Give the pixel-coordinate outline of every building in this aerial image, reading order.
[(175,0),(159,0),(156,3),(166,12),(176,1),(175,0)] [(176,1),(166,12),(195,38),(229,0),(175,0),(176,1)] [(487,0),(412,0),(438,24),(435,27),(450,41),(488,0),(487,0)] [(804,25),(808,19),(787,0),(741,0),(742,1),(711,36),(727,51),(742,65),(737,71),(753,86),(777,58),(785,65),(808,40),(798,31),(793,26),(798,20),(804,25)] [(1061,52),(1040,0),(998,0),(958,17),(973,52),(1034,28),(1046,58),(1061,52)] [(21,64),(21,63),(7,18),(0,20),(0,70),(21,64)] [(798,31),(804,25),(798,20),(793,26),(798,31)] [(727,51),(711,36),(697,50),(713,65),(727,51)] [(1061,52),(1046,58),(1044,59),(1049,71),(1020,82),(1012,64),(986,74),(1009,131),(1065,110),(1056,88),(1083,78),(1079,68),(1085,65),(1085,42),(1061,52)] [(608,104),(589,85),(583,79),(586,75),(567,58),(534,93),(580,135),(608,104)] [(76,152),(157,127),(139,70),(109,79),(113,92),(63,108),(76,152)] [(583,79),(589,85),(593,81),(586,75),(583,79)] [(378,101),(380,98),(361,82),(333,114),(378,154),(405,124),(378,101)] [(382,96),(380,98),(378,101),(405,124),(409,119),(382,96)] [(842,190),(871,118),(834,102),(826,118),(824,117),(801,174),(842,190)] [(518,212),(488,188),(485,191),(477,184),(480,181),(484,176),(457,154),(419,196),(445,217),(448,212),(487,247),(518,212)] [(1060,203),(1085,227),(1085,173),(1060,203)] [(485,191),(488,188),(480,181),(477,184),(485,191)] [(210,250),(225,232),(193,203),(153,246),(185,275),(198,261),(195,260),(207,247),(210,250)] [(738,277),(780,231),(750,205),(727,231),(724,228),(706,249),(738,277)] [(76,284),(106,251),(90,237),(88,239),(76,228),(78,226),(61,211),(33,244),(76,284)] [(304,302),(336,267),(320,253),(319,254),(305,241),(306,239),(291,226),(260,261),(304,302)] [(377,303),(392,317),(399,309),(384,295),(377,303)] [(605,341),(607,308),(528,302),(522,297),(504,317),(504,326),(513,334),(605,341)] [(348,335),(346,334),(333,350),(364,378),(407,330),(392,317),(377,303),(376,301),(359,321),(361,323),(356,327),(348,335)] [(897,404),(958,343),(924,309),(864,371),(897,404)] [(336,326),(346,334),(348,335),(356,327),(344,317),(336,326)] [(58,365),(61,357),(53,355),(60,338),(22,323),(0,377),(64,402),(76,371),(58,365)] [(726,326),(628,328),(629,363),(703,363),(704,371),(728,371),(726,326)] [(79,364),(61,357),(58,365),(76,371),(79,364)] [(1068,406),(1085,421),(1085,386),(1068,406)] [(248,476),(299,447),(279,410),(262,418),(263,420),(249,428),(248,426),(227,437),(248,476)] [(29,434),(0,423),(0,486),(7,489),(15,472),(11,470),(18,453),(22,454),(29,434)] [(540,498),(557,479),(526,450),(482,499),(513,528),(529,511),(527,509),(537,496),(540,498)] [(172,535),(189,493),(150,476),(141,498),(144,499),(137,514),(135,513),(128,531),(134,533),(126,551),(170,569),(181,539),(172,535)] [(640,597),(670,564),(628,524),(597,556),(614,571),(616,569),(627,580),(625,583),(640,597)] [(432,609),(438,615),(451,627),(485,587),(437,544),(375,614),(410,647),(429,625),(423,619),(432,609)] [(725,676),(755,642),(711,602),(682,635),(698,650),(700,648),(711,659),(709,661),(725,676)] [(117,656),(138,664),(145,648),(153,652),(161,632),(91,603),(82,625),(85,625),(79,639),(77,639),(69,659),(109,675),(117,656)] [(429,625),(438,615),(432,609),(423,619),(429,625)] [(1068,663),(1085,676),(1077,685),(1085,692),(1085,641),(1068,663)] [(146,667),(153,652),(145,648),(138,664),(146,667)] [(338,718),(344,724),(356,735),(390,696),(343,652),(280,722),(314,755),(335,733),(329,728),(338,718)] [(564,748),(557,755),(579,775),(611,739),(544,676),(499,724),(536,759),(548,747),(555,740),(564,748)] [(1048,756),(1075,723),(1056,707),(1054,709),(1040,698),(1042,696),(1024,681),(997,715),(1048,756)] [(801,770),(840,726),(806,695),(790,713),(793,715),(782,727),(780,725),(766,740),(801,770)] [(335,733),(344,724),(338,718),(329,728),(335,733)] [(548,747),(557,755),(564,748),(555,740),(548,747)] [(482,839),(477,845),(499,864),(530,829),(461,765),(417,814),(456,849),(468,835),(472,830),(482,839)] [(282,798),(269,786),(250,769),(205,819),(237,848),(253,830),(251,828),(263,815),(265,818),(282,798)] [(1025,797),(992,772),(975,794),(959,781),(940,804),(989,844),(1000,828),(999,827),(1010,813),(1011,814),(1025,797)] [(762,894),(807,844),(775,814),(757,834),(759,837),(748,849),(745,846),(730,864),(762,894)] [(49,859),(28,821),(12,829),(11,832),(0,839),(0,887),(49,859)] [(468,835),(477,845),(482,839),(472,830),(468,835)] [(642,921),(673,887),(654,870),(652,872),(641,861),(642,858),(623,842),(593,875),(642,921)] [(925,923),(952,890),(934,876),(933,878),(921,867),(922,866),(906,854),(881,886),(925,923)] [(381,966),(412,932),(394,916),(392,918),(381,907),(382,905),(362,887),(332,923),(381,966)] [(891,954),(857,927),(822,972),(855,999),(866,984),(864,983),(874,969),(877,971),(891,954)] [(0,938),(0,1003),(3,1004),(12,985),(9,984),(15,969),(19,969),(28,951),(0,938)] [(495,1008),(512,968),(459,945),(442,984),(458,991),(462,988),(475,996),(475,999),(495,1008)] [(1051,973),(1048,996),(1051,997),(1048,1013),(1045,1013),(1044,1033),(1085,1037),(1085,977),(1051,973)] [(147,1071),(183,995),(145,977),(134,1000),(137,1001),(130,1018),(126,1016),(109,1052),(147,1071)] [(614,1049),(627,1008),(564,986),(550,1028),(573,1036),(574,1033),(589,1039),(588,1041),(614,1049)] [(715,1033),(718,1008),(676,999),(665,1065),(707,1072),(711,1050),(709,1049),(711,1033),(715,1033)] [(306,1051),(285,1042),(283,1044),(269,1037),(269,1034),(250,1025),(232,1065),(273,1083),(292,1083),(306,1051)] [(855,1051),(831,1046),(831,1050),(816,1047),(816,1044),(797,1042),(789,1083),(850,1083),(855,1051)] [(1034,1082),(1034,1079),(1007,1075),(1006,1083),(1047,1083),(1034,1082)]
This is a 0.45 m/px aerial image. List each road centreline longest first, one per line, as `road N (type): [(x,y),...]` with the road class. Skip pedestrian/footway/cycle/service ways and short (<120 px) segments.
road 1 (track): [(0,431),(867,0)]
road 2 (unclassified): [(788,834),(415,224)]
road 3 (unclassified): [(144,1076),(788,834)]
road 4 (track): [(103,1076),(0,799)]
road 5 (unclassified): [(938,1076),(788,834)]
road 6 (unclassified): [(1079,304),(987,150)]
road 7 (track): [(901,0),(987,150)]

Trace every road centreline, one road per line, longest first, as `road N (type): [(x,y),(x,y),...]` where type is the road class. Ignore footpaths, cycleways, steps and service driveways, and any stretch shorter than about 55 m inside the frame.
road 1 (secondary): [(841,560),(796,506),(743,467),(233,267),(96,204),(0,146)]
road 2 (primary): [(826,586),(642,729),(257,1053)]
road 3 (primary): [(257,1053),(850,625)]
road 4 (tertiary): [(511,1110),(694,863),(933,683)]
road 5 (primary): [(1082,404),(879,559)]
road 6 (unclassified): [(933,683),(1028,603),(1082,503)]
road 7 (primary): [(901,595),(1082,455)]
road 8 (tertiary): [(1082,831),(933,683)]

■ YOUR GOAL: Could you output exactly the lines from the one containing "Trace every road" to the end of the entries above, both included, and no others?

■ SOLUTION TO THE EXERCISE:
Trace every road centreline, one road per line, longest first, as `road N (type): [(x,y),(x,y),...]` where type is the road class. Ignore footpaths, cycleways, steps and service driveways, and any stretch shorter than about 55 m inside the frame.
road 1 (secondary): [(841,560),(796,506),(743,467),(233,267),(96,204),(0,146)]
road 2 (primary): [(826,586),(642,729),(257,1053)]
road 3 (primary): [(257,1053),(850,625)]
road 4 (tertiary): [(511,1110),(694,863),(933,683)]
road 5 (primary): [(1082,404),(879,559)]
road 6 (unclassified): [(933,683),(1028,603),(1082,503)]
road 7 (primary): [(901,595),(1082,455)]
road 8 (tertiary): [(1082,831),(933,683)]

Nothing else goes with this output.